EXERCISE PROMPT ▸
Each line of the data holding "black" should be found and copied.

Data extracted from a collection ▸
************

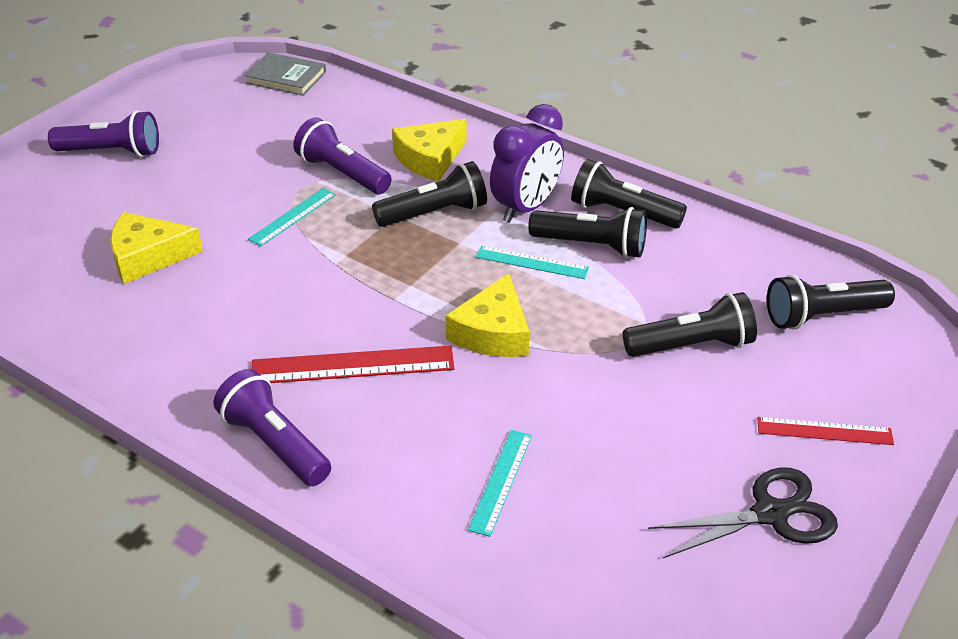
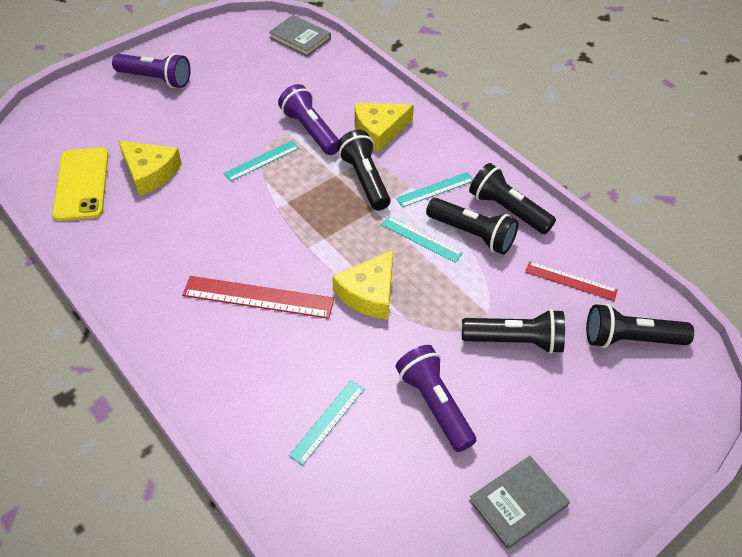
camera: 15 degrees right, 10 degrees up
(57, 286) = (82, 184): none -> yellow phone
(148, 256) = (150, 173): yellow cheese -> yellow cheese turned 150 degrees counterclockwise
(274, 444) = (181, 349): purple flashlight -> purple flashlight (434, 404)
(434, 213) = (365, 180): black flashlight -> black flashlight turned 105 degrees counterclockwise
(526, 208) = (435, 189): purple clock -> turquoise ruler
(770, 513) = (518, 503): black scissors -> grey book
(824, 431) = (590, 442): red ruler -> red ruler (570, 281)

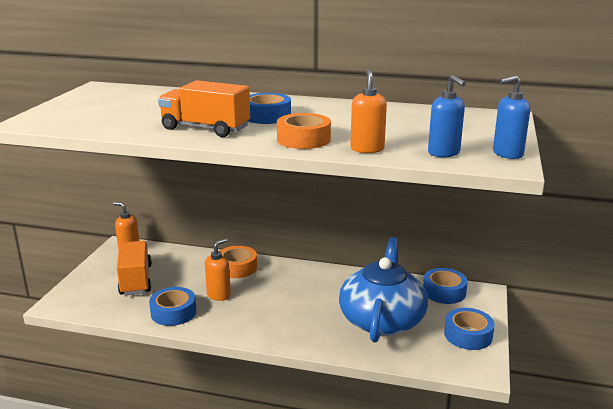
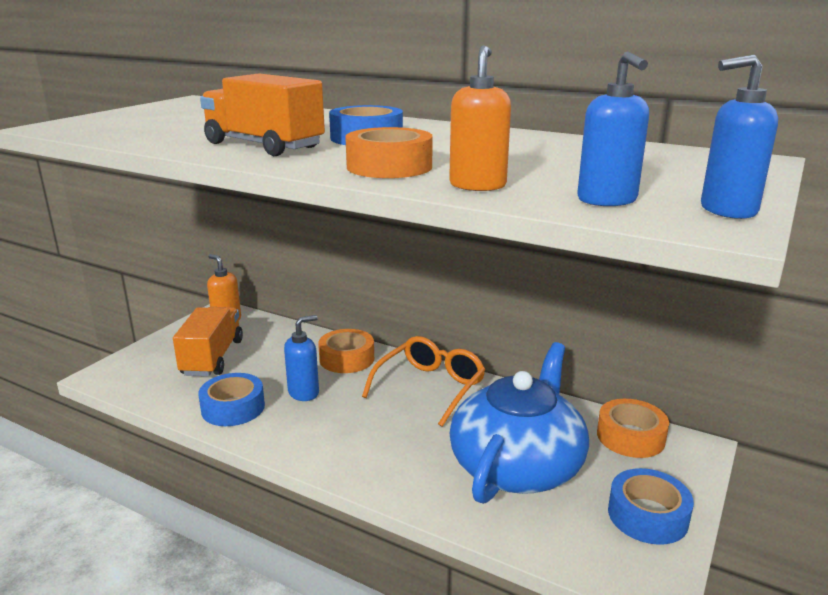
camera: 15 degrees right, 0 degrees up
(219, 295) = (304, 393): orange soap dispenser -> blue soap dispenser
(305, 279) = (430, 387): none -> orange glasses
(444, 292) = (630, 437): blue tape -> orange tape

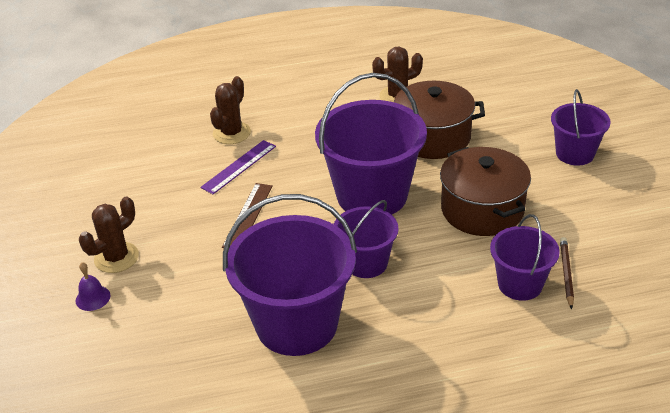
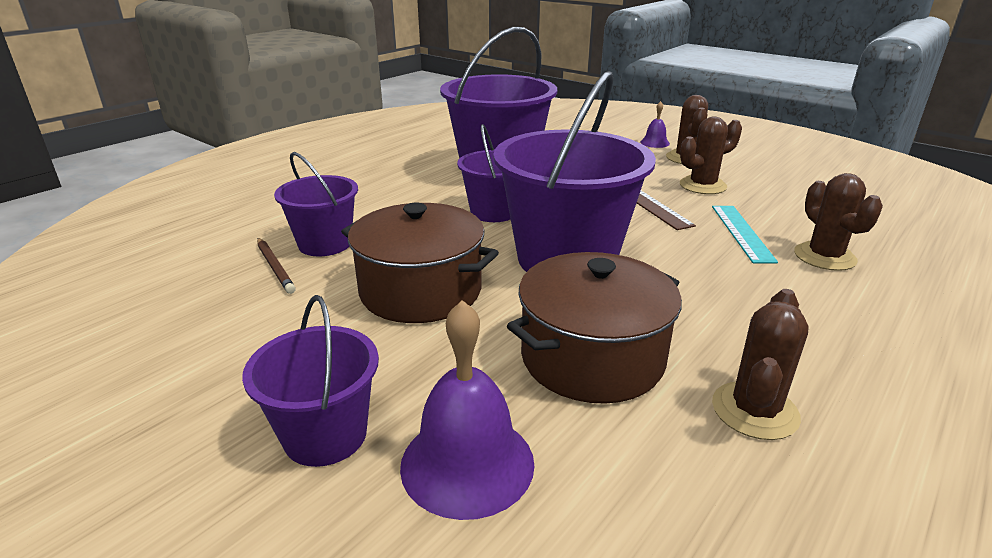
camera: 140 degrees right, 10 degrees down
(176, 217) = (702, 186): none -> brown cactus
(239, 167) = (741, 232): purple ruler -> turquoise ruler
(524, 123) = (467, 463): none -> purple bell

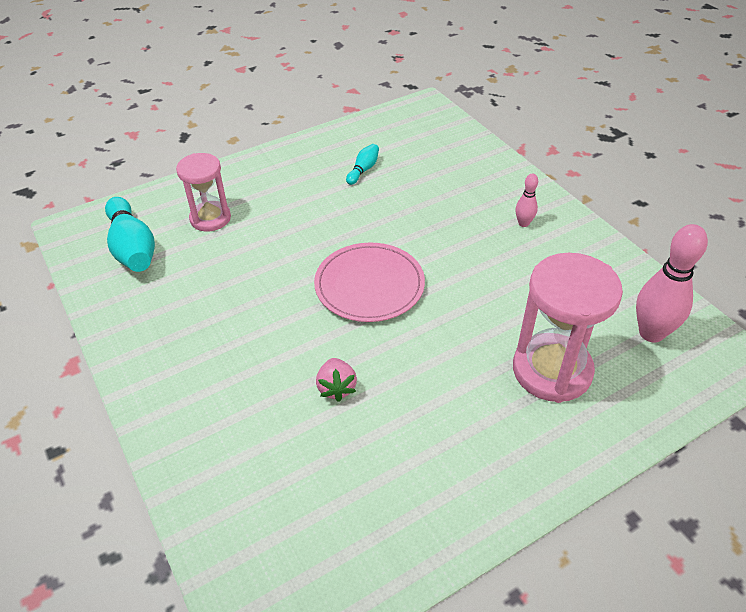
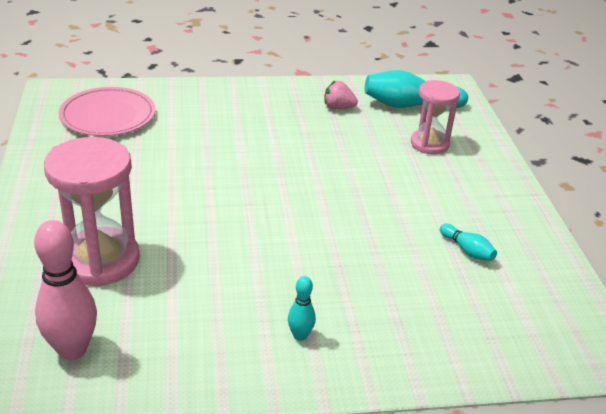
camera: 110 degrees right, 10 degrees down
(336, 388) = (189, 153): pink strawberry -> pink strawberry (338, 107)
(369, 285) = (283, 199): pink plate -> pink plate (108, 115)
(523, 223) = (300, 335): pink bowling pin -> turquoise bowling pin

************

EXERCISE ANSWER ▸
(434, 213) = (365, 180): black flashlight -> black flashlight turned 105 degrees counterclockwise
(770, 513) = (518, 503): black scissors -> grey book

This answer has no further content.